(Given records begins)

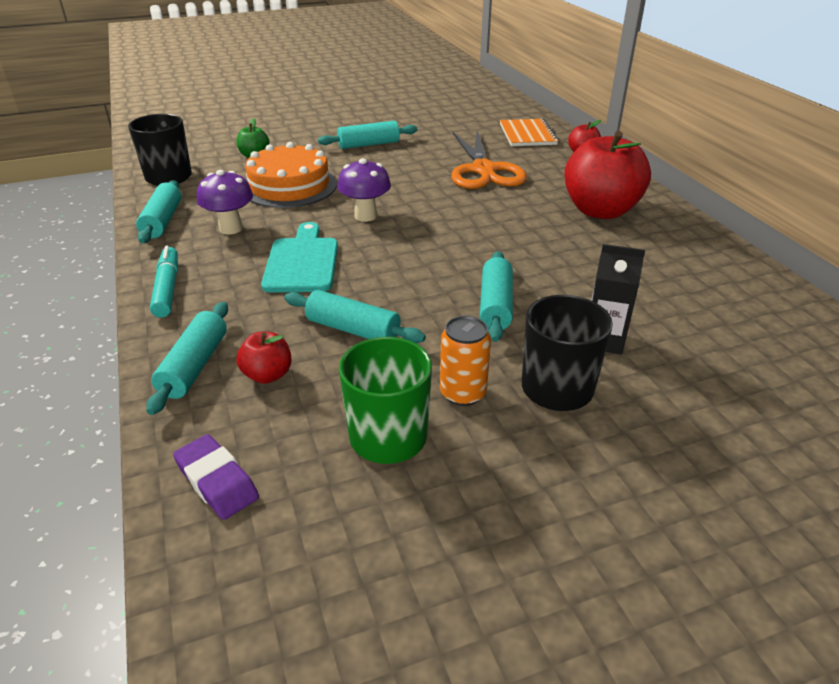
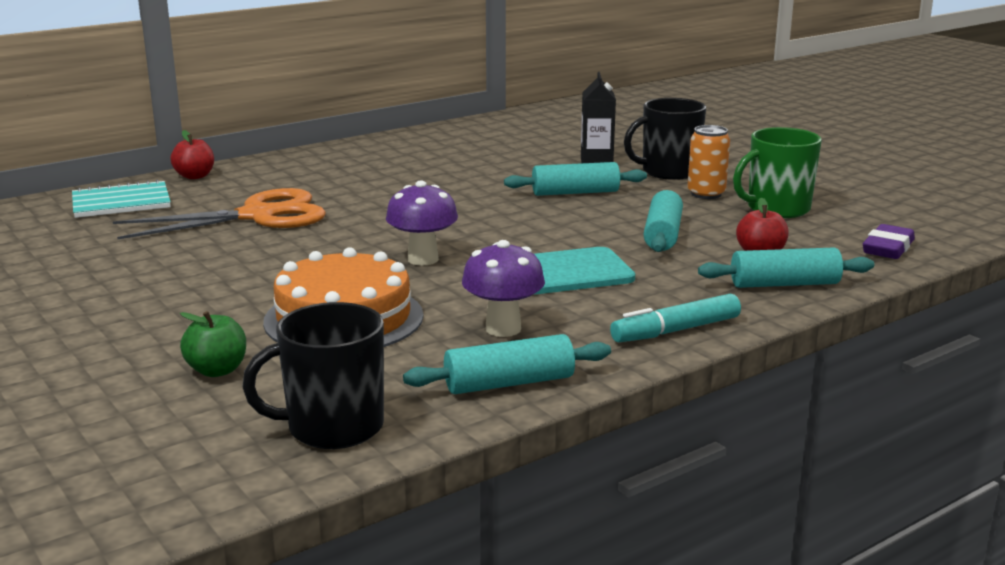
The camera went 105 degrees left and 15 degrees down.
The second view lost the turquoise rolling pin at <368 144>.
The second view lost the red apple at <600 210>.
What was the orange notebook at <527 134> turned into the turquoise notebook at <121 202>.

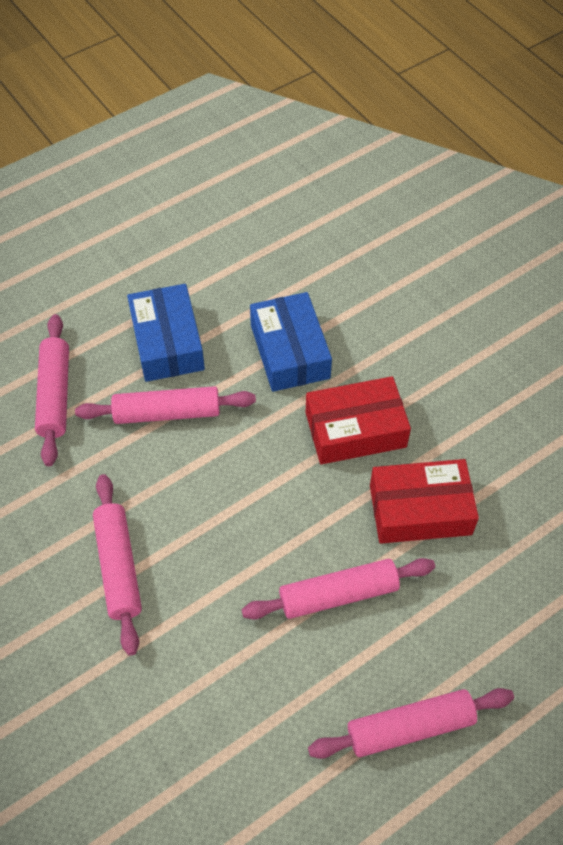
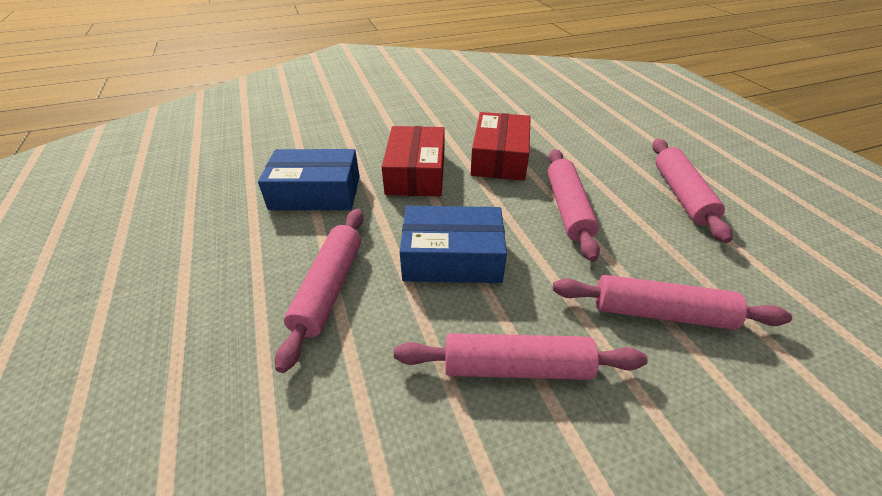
The camera went 75 degrees left and 15 degrees down.
The pink rolling pin ended up elsewhere, having gone from <55 395> to <660 313>.
The blue box ended up elsewhere, having gone from <167 342> to <452 257>.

(Given records ends)

About this task ::
Reproduce the material exactly. Pictures stay out.

Problem solution ::
The camera went 105 degrees left and 15 degrees down.
The second view lost the turquoise rolling pin at <368 144>.
The second view lost the red apple at <600 210>.
What was the orange notebook at <527 134> turned into the turquoise notebook at <121 202>.

The camera went 75 degrees left and 15 degrees down.
The pink rolling pin ended up elsewhere, having gone from <55 395> to <660 313>.
The blue box ended up elsewhere, having gone from <167 342> to <452 257>.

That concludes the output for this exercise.